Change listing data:
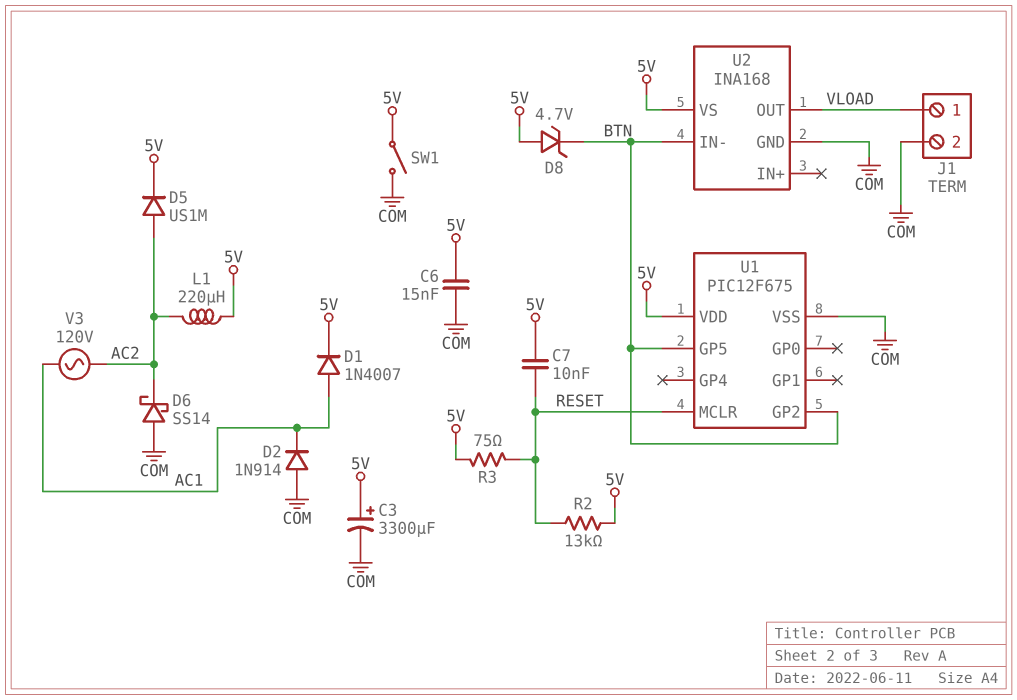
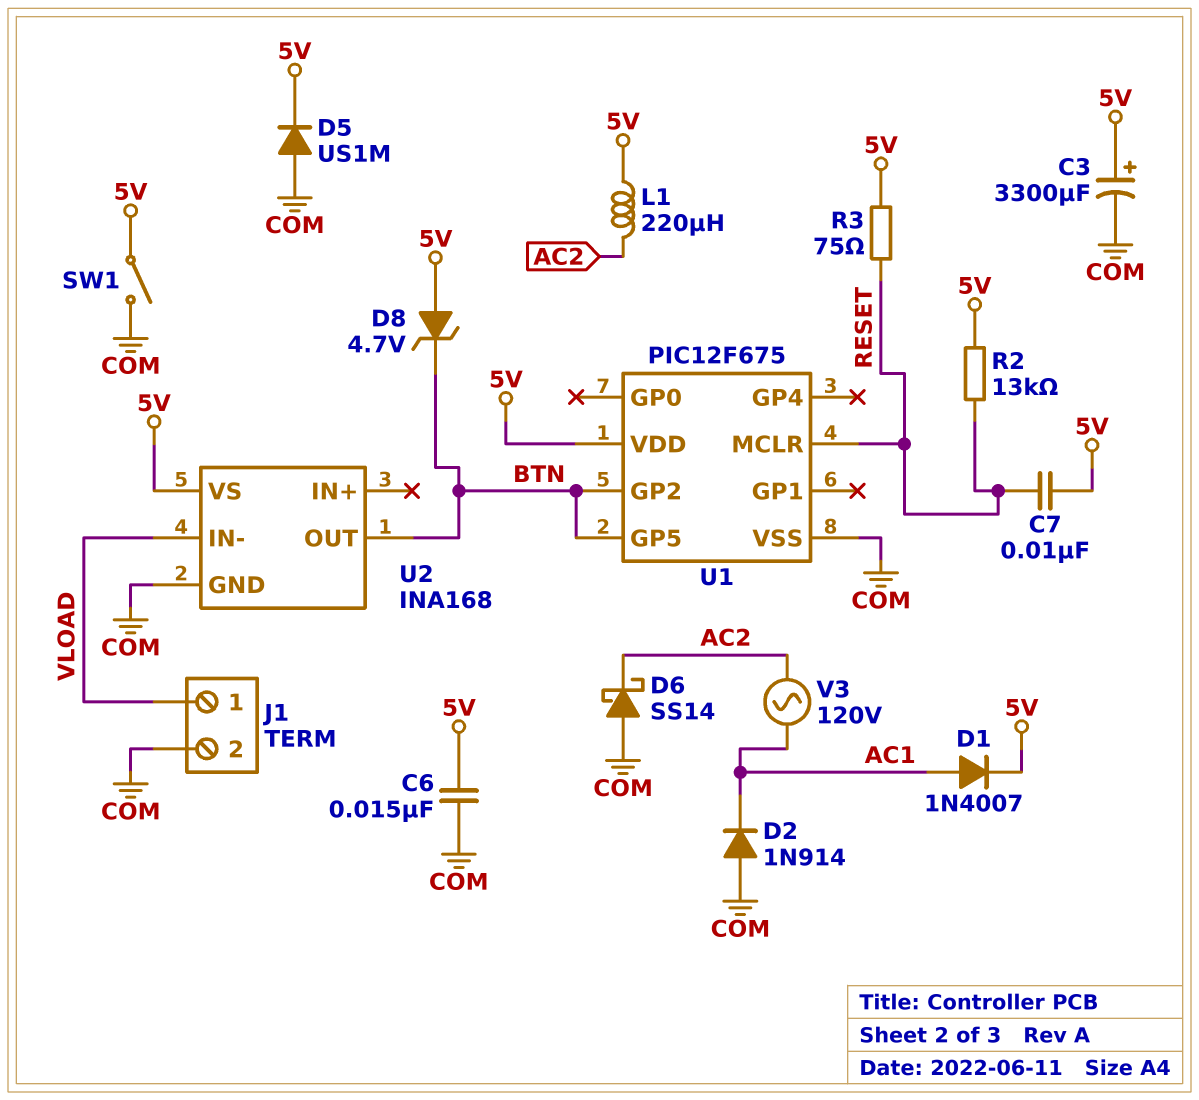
D5: diode US1M (A AC2, K 5V) -> diode US1M (A COM, K 5V)
U2 pin IN-: BTN -> VLOAD
U2 pin OUT: VLOAD -> BTN

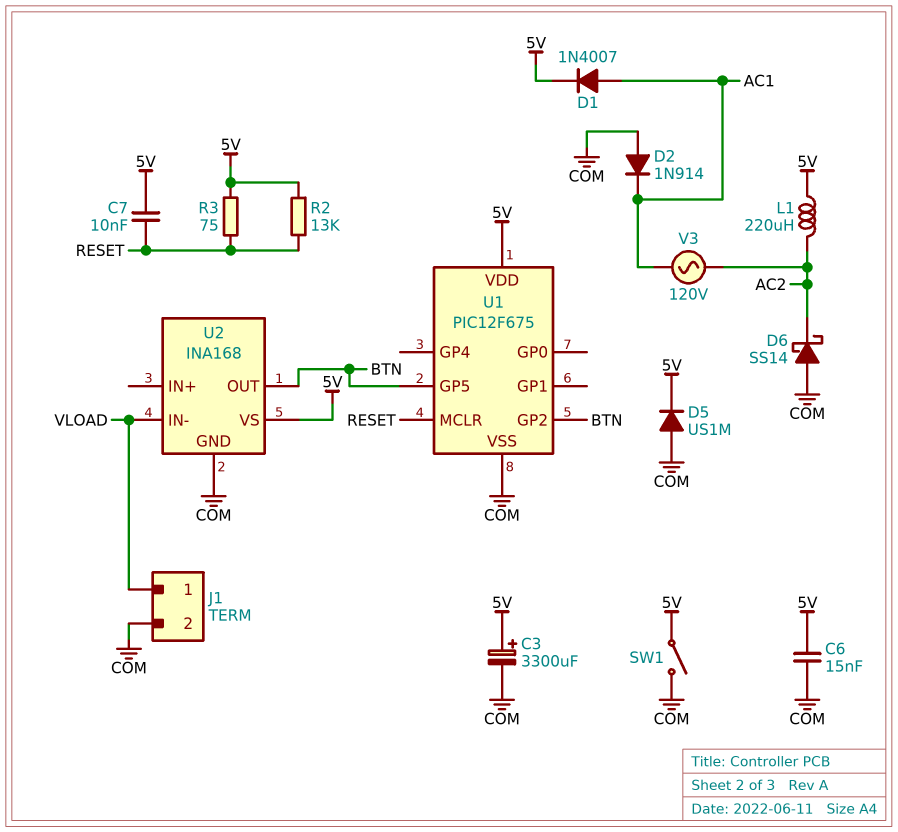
D8: zener 4.7V (A 5V, K BTN) -> none

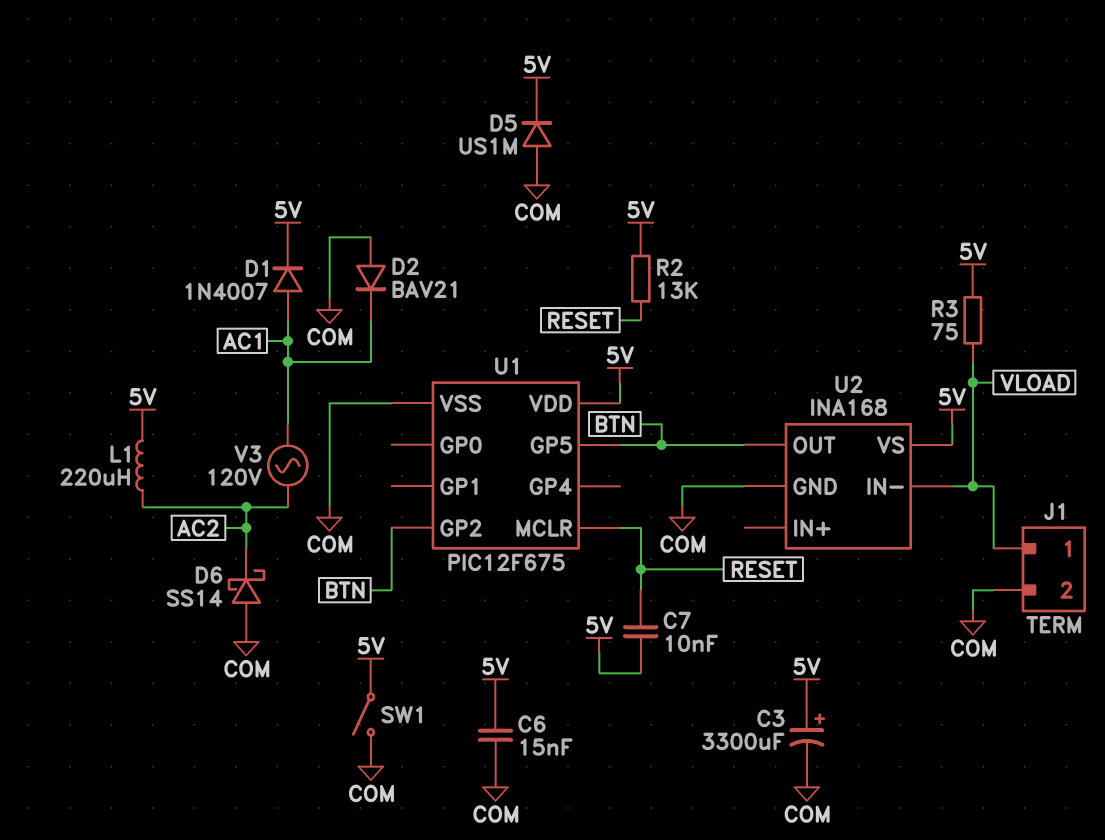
D2: diode 1N914 (A COM, K AC1) -> diode BAV21 (A COM, K AC1)
R3: 75 (5V, RESET) -> 75 (5V, VLOAD)

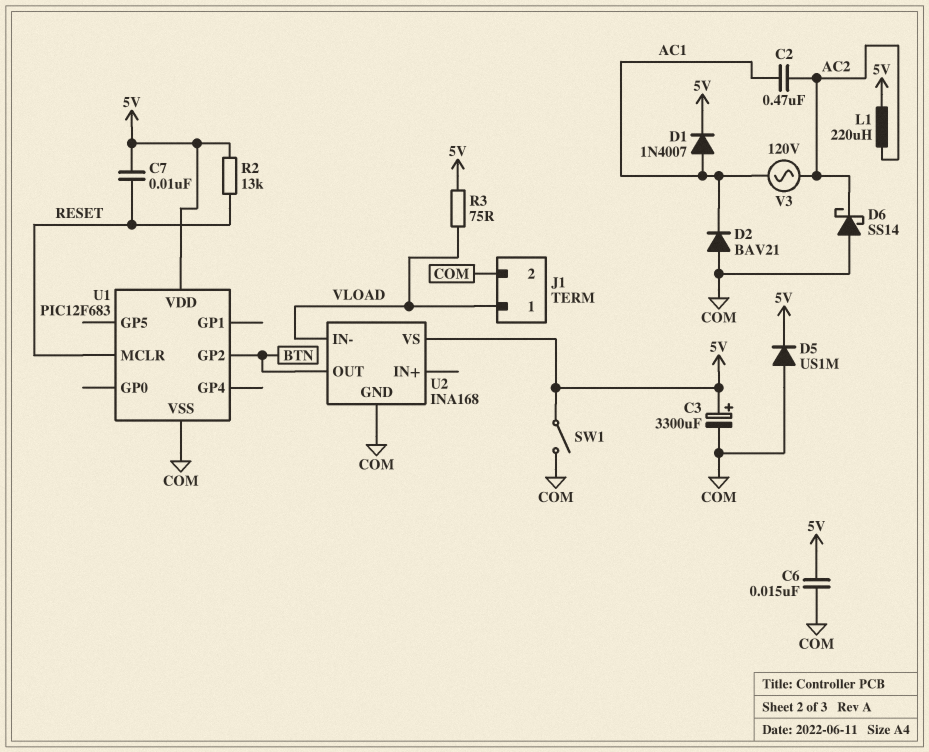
C2: none -> 470nF (AC1, AC2)
U1: PIC12F675 -> PIC12F683
U1 pin GP5: BTN -> none

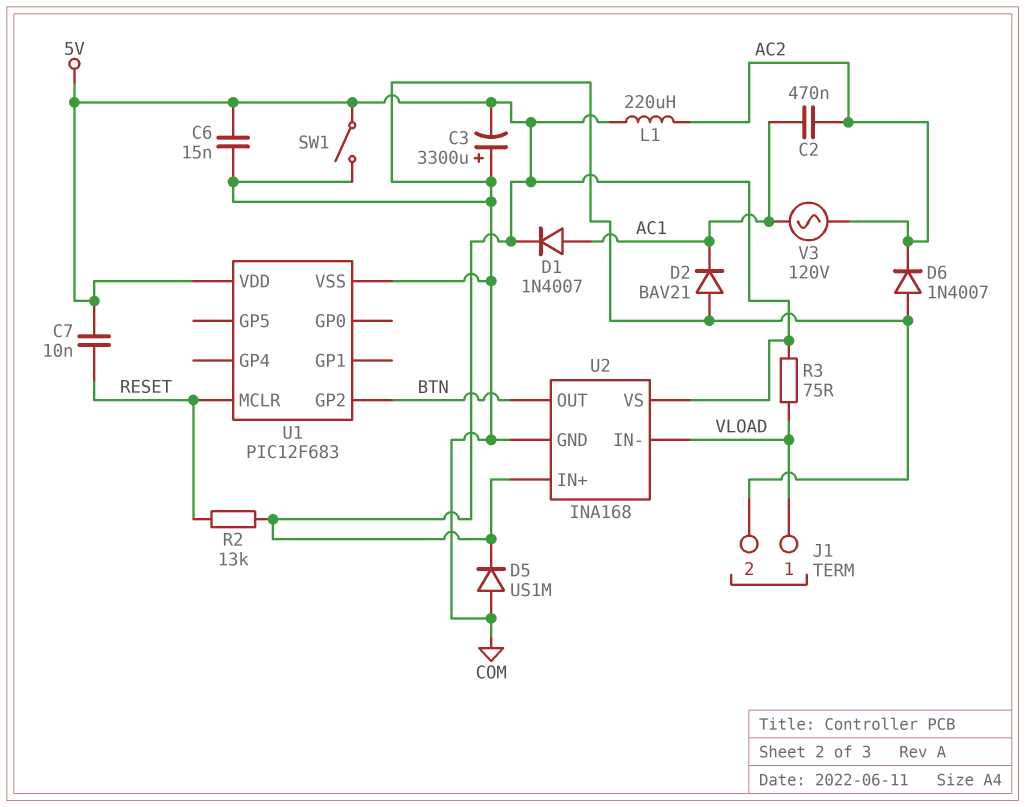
C3: 3300uF (plus 5V, minus COM) -> 3300uF (plus COM, minus 5V)
D6: schottky SS14 (A COM, K AC2) -> diode 1N4007 (A COM, K AC2)
U2 pin IN+: none -> 5V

Task prompt:
Give the data above again, exactly, with every picture removed.

The answer:
D5: diode US1M (A AC2, K 5V) -> diode US1M (A COM, K 5V)
U2 pin IN-: BTN -> VLOAD
U2 pin OUT: VLOAD -> BTN

D8: zener 4.7V (A 5V, K BTN) -> none

D2: diode 1N914 (A COM, K AC1) -> diode BAV21 (A COM, K AC1)
R3: 75 (5V, RESET) -> 75 (5V, VLOAD)

C2: none -> 470nF (AC1, AC2)
U1: PIC12F675 -> PIC12F683
U1 pin GP5: BTN -> none

C3: 3300uF (plus 5V, minus COM) -> 3300uF (plus COM, minus 5V)
D6: schottky SS14 (A COM, K AC2) -> diode 1N4007 (A COM, K AC2)
U2 pin IN+: none -> 5V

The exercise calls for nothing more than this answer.